## AIM OF THE EXERCISE
Reproduce word for word, from the entries below, the line with "The stockpot (teal)", the line with "The table fork", and every line between them, and nothing more.

## AVAILABLE DATA

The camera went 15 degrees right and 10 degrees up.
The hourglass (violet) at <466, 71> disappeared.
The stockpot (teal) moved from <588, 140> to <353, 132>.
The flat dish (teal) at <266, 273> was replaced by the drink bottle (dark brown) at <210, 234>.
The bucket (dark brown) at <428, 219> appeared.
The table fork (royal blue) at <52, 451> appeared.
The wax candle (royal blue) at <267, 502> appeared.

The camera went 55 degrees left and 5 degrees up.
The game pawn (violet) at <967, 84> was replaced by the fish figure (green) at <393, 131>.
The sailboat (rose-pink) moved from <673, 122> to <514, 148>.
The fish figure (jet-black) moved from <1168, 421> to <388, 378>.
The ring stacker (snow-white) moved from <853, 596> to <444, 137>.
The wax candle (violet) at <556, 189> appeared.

==

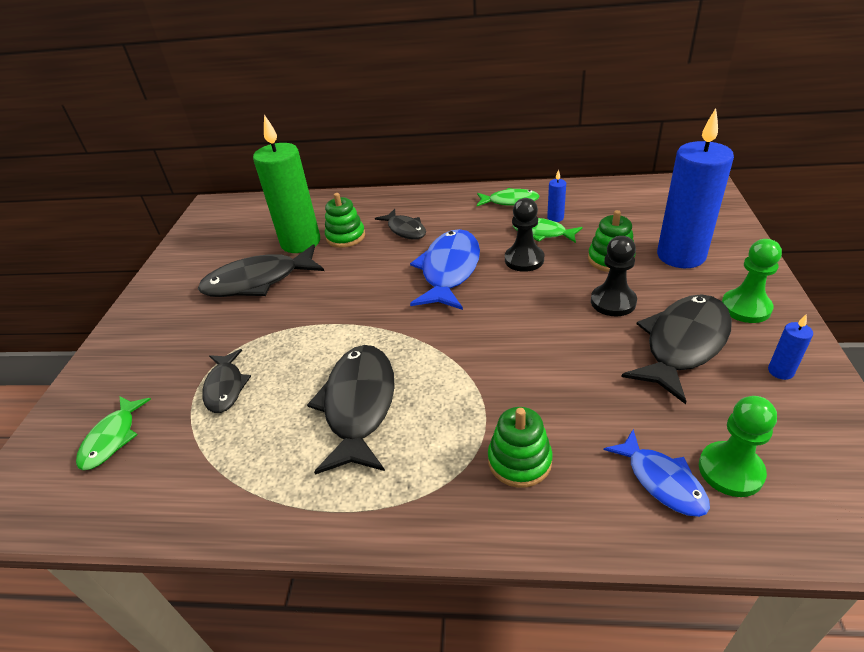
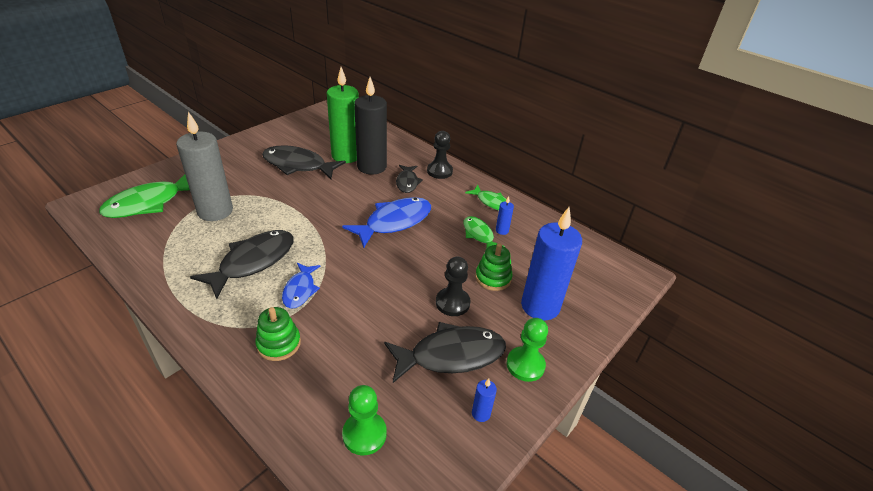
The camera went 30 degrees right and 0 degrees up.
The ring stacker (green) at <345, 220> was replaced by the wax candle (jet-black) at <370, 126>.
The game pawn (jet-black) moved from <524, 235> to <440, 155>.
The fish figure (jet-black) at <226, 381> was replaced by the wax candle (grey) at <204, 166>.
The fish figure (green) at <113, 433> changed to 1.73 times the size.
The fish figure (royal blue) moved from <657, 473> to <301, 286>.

## RESPONSE AREA
The stockpot (teal) moved from <588, 140> to <353, 132>.
The flat dish (teal) at <266, 273> was replaced by the drink bottle (dark brown) at <210, 234>.
The bucket (dark brown) at <428, 219> appeared.
The table fork (royal blue) at <52, 451> appeared.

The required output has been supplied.